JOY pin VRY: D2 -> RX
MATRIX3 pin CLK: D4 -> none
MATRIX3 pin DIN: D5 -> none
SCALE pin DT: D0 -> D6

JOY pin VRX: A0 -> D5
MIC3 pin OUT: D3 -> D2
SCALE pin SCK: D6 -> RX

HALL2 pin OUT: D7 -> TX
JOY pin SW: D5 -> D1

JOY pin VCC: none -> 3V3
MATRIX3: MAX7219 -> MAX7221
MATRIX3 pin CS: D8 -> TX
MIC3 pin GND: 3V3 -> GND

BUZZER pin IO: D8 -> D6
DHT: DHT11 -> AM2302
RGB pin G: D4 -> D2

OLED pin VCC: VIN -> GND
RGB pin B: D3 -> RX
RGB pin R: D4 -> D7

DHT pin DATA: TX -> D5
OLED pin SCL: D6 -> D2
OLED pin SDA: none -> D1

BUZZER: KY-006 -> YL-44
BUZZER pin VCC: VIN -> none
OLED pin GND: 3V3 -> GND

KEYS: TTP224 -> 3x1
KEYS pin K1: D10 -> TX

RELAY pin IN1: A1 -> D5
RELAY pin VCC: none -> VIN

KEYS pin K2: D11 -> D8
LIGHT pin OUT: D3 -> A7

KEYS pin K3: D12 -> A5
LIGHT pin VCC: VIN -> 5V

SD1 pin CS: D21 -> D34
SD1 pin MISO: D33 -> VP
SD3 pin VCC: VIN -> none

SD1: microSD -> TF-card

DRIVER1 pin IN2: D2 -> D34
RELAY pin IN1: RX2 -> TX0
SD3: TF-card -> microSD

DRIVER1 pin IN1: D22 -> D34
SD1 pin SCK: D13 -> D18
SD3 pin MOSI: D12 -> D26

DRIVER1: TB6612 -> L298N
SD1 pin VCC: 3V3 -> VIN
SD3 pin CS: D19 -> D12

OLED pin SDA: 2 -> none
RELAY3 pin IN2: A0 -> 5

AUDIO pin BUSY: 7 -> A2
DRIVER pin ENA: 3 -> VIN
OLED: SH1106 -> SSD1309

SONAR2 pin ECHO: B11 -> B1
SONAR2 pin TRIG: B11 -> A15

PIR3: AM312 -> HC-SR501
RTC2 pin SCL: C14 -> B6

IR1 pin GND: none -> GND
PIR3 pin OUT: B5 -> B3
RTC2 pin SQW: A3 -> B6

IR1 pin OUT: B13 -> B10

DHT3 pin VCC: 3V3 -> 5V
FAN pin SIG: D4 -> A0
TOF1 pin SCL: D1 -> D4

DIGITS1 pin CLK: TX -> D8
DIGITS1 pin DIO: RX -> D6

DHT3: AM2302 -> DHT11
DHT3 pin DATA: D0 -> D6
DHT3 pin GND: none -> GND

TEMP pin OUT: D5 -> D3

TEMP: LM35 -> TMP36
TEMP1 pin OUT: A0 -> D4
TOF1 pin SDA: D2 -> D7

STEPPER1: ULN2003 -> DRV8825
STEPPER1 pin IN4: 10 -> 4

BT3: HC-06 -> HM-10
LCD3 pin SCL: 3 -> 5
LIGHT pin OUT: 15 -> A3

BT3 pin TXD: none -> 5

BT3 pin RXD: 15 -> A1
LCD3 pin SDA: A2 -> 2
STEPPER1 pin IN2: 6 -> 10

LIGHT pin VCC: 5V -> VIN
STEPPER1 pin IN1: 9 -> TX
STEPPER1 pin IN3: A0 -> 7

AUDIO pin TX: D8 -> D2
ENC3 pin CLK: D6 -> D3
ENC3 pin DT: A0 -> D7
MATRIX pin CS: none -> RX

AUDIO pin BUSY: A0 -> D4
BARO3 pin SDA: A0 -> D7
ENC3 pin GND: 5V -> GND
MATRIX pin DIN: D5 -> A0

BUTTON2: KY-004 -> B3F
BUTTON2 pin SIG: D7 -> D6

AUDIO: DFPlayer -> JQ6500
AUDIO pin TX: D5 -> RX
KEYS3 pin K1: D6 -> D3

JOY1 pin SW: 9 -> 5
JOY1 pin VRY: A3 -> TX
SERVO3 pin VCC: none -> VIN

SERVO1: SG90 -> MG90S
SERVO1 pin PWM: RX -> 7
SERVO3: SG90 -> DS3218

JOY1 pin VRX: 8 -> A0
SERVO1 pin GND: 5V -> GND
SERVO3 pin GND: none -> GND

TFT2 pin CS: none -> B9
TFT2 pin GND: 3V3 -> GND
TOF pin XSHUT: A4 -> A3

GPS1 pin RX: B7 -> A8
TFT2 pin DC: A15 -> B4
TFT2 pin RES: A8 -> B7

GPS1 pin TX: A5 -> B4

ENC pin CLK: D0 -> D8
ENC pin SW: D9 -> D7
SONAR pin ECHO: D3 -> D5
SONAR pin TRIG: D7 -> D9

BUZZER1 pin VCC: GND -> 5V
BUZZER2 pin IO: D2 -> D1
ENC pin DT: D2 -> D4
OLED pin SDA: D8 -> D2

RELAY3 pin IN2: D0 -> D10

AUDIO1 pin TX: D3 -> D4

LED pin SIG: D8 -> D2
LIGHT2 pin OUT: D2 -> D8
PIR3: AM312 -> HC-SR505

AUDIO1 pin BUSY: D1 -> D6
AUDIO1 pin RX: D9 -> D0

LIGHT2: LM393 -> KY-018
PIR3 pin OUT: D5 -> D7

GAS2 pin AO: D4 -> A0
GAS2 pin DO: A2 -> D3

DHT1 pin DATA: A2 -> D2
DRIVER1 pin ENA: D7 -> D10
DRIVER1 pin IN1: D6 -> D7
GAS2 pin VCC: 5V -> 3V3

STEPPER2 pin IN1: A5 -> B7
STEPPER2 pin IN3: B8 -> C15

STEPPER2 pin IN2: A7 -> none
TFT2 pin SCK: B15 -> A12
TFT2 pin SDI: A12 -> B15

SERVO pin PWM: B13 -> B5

_____

**EXERCISE PROMPT**
The answer should consist solely of the lines from the first line above through the one with "BUZZER: KY-006 -> YL-44", both included, repeated exactly.

**RESPONSE TO THE TASK**
JOY pin VRY: D2 -> RX
MATRIX3 pin CLK: D4 -> none
MATRIX3 pin DIN: D5 -> none
SCALE pin DT: D0 -> D6

JOY pin VRX: A0 -> D5
MIC3 pin OUT: D3 -> D2
SCALE pin SCK: D6 -> RX

HALL2 pin OUT: D7 -> TX
JOY pin SW: D5 -> D1

JOY pin VCC: none -> 3V3
MATRIX3: MAX7219 -> MAX7221
MATRIX3 pin CS: D8 -> TX
MIC3 pin GND: 3V3 -> GND

BUZZER pin IO: D8 -> D6
DHT: DHT11 -> AM2302
RGB pin G: D4 -> D2

OLED pin VCC: VIN -> GND
RGB pin B: D3 -> RX
RGB pin R: D4 -> D7

DHT pin DATA: TX -> D5
OLED pin SCL: D6 -> D2
OLED pin SDA: none -> D1

BUZZER: KY-006 -> YL-44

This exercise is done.